[Data items]
□ □ □ □ □
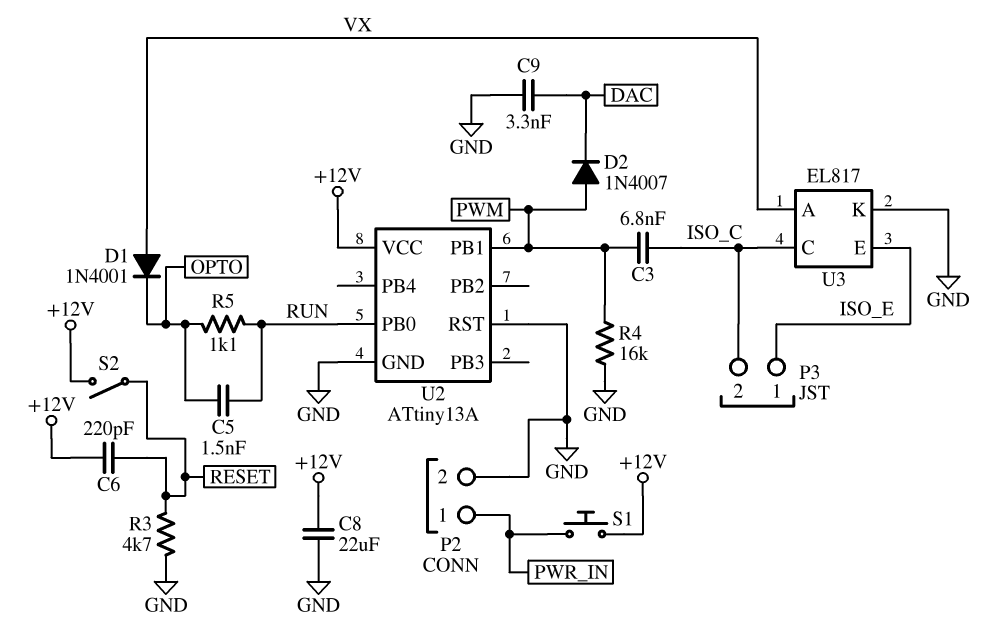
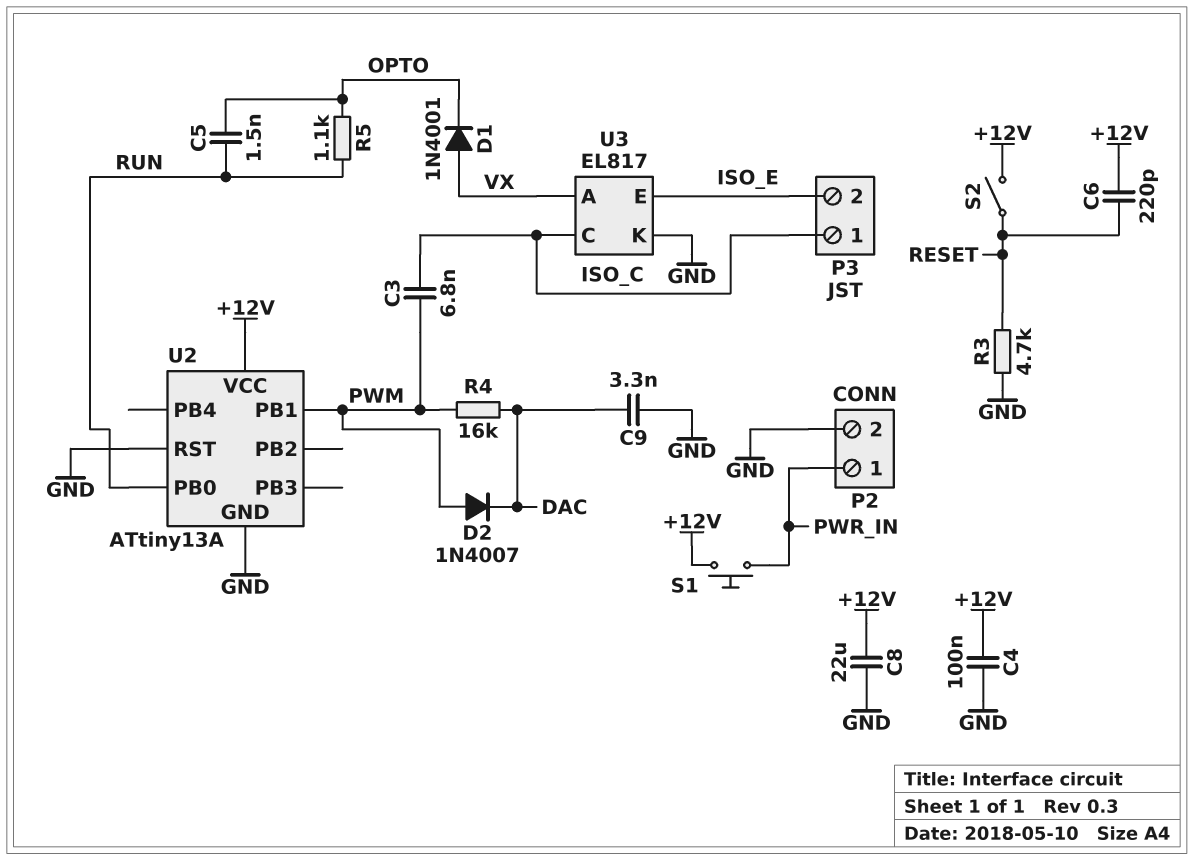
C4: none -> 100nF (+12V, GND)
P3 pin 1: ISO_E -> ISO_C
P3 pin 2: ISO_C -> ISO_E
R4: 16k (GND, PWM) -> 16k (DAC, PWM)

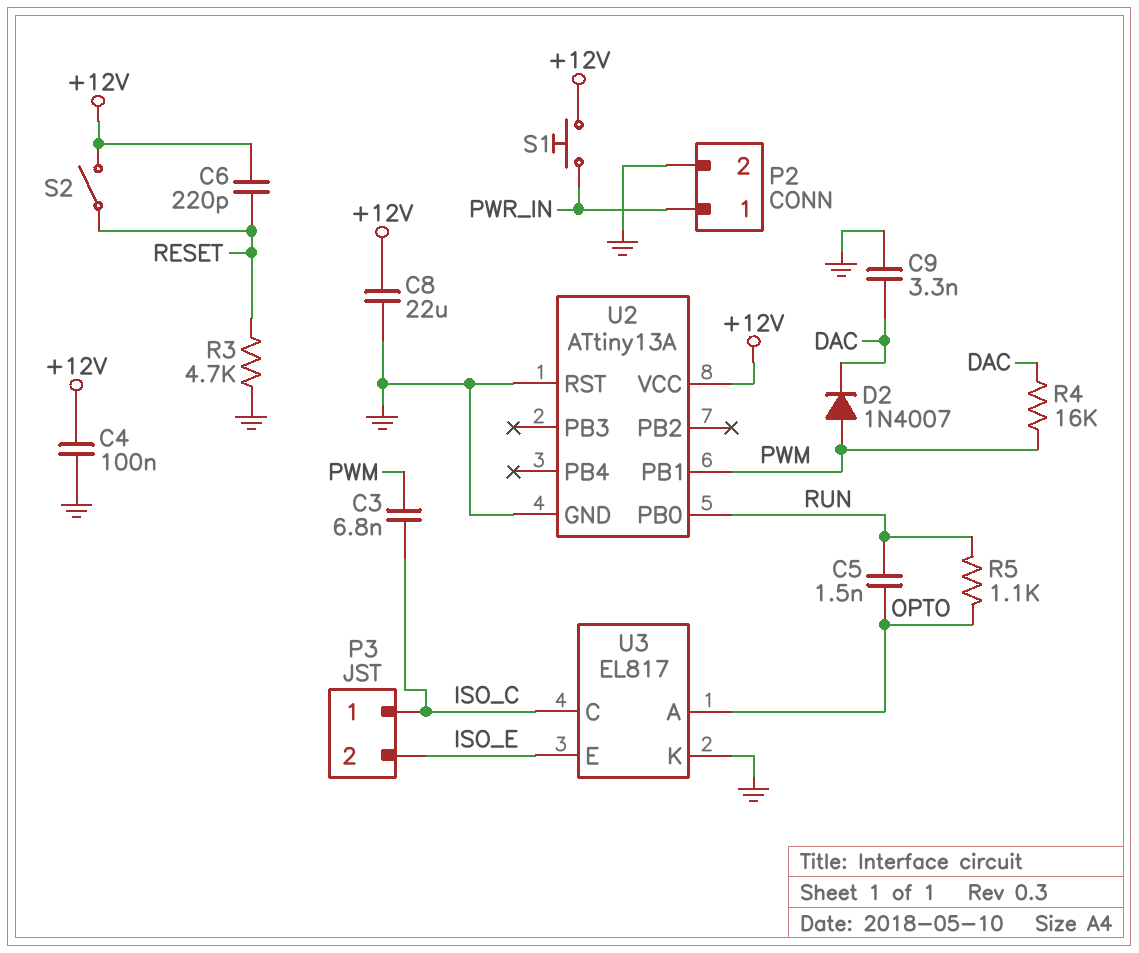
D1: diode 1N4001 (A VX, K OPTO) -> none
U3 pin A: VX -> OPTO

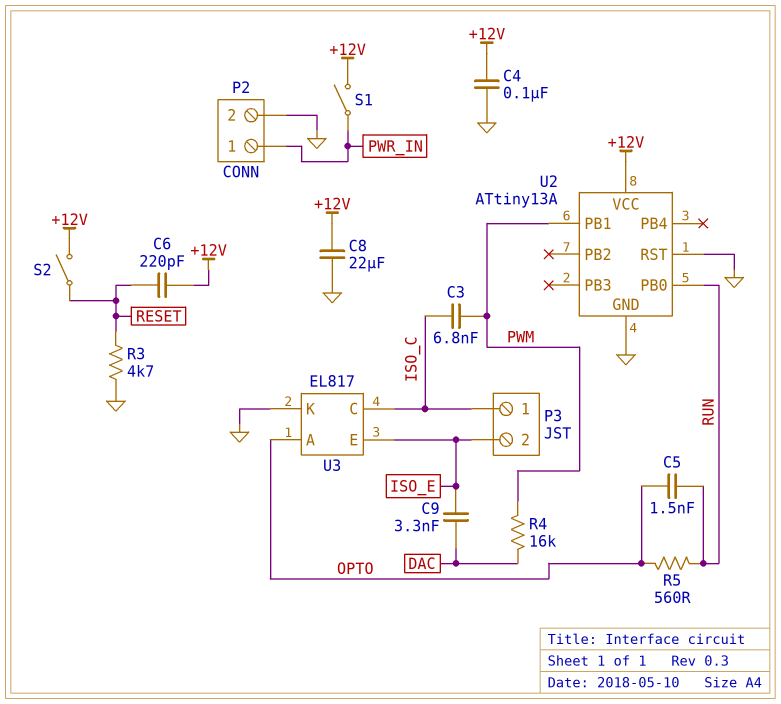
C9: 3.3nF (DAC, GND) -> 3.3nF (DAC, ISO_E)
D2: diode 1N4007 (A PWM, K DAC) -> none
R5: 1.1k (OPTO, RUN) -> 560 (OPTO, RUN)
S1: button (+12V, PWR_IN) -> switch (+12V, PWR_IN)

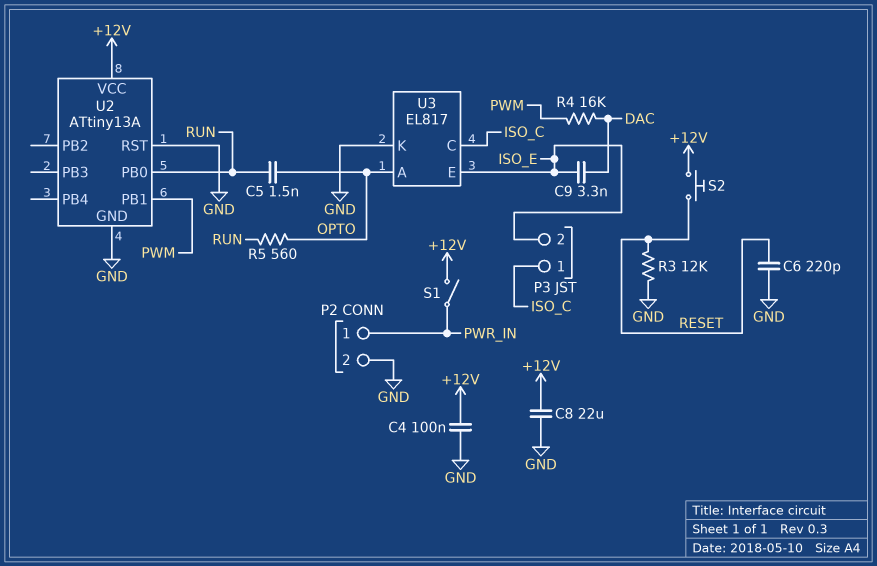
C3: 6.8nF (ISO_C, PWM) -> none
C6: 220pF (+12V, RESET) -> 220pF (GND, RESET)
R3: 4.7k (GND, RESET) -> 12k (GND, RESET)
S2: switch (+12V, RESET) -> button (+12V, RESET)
□ □ □ □ □
TO DO -
Find the lines above that contain the word "diode" and copy each one.

FINISHED TASK -
D1: diode 1N4001 (A VX, K OPTO) -> none
D2: diode 1N4007 (A PWM, K DAC) -> none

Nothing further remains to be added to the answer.